### TASK TO CARRY OUT
Pull out every line of the material below that contains the word "into", and list those lines in their original order.

--- START THE INPUT ---

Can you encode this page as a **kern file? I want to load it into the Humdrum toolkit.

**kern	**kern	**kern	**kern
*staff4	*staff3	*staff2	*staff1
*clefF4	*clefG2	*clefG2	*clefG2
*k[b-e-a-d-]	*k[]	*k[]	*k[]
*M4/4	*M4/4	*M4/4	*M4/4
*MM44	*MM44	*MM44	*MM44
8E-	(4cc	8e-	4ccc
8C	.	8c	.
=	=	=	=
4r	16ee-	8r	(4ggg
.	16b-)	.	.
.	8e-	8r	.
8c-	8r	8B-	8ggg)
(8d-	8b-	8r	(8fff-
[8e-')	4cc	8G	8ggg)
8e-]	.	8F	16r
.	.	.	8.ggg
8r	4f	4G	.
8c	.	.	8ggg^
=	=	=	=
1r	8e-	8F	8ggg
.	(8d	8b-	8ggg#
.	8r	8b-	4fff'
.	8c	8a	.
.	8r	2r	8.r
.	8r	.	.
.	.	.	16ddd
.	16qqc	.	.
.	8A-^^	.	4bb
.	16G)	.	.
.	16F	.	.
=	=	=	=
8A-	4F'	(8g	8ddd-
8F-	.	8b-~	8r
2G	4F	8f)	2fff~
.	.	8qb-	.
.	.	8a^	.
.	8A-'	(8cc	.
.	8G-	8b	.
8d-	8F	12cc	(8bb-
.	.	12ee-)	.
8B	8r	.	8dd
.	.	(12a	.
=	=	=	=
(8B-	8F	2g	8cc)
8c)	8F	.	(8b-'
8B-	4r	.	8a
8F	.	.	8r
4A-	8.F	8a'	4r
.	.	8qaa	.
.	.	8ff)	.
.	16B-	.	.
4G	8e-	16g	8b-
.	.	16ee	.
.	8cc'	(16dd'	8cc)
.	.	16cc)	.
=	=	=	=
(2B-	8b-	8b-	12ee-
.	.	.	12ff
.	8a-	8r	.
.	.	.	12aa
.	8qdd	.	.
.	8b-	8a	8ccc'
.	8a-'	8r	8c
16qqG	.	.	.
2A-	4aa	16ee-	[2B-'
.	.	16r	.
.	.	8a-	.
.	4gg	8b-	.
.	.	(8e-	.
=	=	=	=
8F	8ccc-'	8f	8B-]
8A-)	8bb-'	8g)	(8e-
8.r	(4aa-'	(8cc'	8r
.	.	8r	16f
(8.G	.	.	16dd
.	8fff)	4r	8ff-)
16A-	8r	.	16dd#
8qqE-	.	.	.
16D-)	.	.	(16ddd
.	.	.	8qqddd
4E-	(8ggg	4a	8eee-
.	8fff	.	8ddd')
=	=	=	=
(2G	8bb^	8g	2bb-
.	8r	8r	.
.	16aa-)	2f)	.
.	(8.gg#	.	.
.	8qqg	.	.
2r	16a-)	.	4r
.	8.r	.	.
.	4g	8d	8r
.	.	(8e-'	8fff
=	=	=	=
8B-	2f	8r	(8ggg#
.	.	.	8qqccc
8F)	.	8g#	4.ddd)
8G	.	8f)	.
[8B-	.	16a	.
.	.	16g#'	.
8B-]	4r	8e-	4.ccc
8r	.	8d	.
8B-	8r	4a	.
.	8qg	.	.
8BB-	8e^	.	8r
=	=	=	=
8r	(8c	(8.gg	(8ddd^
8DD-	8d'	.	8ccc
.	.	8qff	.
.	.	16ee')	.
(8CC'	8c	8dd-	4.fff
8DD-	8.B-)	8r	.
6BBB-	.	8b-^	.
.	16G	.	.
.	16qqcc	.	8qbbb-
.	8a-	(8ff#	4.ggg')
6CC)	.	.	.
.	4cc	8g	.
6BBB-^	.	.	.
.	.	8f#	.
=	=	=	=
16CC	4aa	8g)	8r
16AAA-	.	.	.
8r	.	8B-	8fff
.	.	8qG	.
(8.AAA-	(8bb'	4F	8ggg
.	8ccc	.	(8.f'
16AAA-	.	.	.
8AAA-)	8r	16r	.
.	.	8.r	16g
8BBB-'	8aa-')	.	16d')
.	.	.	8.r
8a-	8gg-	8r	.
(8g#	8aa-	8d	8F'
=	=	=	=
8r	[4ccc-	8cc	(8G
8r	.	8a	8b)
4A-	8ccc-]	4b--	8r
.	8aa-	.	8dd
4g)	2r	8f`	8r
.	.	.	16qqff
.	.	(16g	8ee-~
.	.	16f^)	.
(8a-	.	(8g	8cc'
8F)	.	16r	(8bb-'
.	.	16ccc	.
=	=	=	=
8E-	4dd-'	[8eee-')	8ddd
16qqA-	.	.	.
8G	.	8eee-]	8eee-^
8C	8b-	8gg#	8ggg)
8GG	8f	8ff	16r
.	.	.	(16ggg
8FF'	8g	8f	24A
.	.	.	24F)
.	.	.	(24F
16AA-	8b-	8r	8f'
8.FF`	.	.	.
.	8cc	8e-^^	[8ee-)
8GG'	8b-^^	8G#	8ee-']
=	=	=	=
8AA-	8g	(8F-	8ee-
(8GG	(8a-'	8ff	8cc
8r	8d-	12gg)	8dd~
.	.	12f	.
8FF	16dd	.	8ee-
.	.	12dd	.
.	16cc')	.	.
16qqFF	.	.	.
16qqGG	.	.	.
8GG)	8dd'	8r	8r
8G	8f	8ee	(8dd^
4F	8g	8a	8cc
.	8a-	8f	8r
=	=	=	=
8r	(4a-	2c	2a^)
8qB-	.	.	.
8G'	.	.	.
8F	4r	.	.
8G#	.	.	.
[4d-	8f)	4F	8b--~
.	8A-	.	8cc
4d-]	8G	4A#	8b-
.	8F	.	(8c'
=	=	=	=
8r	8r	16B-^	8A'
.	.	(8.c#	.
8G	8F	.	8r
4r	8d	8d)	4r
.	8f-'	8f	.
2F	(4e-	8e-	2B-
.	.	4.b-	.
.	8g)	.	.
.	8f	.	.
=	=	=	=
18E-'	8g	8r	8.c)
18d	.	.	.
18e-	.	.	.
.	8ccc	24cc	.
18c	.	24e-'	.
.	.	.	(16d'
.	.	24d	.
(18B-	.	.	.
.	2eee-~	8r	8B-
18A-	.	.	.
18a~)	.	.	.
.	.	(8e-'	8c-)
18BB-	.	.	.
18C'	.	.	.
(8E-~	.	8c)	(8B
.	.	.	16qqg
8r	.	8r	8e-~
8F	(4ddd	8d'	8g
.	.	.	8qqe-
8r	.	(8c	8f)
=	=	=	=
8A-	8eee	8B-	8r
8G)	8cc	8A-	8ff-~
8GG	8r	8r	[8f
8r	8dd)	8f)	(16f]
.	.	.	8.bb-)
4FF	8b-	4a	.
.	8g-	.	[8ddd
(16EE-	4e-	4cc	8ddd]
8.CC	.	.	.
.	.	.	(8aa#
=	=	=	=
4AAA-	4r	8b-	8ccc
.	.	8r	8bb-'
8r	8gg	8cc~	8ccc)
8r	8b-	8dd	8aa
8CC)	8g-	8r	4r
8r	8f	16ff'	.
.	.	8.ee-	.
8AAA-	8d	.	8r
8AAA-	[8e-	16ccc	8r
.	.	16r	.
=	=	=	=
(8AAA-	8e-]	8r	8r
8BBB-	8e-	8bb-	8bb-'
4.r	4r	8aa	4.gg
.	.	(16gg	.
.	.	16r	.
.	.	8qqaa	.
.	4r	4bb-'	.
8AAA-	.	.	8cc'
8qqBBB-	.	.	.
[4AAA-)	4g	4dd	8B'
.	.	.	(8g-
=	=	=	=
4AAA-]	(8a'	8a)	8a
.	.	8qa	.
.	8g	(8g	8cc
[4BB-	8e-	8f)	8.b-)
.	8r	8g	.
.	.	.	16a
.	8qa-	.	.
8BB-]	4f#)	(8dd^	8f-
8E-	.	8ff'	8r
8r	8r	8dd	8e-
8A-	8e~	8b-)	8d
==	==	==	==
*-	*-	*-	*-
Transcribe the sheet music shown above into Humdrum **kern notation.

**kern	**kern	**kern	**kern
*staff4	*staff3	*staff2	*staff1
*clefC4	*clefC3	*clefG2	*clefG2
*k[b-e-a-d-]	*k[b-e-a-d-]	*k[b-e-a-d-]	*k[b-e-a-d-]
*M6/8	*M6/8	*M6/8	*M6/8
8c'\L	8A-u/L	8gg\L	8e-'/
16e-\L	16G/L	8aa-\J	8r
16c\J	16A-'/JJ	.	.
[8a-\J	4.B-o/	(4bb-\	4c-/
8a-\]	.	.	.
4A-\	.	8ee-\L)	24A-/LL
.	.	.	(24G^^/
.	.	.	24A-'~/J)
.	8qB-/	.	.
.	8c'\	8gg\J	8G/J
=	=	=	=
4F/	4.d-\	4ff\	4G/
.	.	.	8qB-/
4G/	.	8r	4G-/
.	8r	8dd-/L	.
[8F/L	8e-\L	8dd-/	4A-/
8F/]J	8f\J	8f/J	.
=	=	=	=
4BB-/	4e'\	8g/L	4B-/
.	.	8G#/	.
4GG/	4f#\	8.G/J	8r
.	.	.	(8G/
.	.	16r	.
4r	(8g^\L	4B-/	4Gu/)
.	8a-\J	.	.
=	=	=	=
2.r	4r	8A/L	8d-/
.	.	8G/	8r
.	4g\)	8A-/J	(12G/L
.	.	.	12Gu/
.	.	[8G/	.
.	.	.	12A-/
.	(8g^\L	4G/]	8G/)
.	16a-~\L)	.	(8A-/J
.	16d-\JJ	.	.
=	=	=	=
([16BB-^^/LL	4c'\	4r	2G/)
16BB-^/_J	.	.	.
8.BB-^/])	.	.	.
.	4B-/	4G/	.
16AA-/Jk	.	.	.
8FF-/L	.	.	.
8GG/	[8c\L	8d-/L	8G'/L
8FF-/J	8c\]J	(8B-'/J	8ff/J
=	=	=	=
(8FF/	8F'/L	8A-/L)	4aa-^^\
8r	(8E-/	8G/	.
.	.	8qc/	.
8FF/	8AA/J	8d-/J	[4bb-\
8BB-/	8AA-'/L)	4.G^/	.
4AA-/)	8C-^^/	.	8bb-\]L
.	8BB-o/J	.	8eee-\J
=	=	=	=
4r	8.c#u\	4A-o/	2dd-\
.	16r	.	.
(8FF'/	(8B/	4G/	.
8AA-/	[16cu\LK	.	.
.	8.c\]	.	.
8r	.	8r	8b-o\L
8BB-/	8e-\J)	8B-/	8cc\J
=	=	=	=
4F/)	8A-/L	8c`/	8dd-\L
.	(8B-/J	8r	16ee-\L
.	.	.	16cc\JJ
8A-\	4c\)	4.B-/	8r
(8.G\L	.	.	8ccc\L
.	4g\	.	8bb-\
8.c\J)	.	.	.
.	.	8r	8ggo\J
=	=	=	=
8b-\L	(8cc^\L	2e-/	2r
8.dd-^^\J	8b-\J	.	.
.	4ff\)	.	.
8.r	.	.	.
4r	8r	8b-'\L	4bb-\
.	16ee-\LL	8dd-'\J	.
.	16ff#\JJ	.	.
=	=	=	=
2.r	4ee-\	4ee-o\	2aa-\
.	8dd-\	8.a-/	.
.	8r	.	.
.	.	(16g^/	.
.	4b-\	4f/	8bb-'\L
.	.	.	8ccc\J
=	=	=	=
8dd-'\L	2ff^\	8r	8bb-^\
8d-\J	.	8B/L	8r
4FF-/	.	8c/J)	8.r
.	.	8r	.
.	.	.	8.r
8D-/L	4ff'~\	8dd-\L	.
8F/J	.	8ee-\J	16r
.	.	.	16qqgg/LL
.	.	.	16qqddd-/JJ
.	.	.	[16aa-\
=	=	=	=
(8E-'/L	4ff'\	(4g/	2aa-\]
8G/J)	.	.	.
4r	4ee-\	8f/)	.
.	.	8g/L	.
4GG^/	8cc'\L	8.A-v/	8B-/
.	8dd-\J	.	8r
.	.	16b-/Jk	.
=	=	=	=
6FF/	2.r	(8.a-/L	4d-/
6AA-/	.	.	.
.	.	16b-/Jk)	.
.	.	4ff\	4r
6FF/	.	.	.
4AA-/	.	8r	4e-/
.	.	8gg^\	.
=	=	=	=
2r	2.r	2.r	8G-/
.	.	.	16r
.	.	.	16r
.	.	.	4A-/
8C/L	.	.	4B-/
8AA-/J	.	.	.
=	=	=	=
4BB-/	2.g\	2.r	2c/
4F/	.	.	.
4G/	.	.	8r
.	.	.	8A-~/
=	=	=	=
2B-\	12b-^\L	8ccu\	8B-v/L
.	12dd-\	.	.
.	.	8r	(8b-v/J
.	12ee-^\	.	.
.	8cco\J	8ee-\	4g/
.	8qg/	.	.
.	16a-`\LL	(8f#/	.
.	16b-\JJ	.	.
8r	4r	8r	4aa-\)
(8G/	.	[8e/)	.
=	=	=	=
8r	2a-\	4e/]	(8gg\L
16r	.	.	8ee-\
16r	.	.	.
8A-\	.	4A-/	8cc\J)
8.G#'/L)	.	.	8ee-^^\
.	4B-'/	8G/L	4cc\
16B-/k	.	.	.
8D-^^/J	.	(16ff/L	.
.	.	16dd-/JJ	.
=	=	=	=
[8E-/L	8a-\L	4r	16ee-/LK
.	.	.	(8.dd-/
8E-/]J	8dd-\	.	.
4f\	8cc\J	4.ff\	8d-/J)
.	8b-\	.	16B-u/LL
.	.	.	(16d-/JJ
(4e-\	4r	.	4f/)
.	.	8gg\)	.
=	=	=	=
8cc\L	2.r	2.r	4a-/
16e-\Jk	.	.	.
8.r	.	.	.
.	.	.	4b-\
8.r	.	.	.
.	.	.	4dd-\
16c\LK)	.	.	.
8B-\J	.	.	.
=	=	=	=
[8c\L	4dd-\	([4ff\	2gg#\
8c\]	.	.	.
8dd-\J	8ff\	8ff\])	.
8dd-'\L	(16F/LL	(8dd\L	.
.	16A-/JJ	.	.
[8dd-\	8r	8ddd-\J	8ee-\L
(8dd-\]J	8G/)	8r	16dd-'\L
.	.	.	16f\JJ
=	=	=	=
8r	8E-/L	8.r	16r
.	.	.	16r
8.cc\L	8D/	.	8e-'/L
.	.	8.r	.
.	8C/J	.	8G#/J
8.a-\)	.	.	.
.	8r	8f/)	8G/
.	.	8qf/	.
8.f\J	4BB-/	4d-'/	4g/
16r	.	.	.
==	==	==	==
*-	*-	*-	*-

--- END THE INPUT ---

### ANSWER TO THE TASK
Can you encode this page as a **kern file? I want to load it into the Humdrum toolkit.
Transcribe the sheet music shown above into Humdrum **kern notation.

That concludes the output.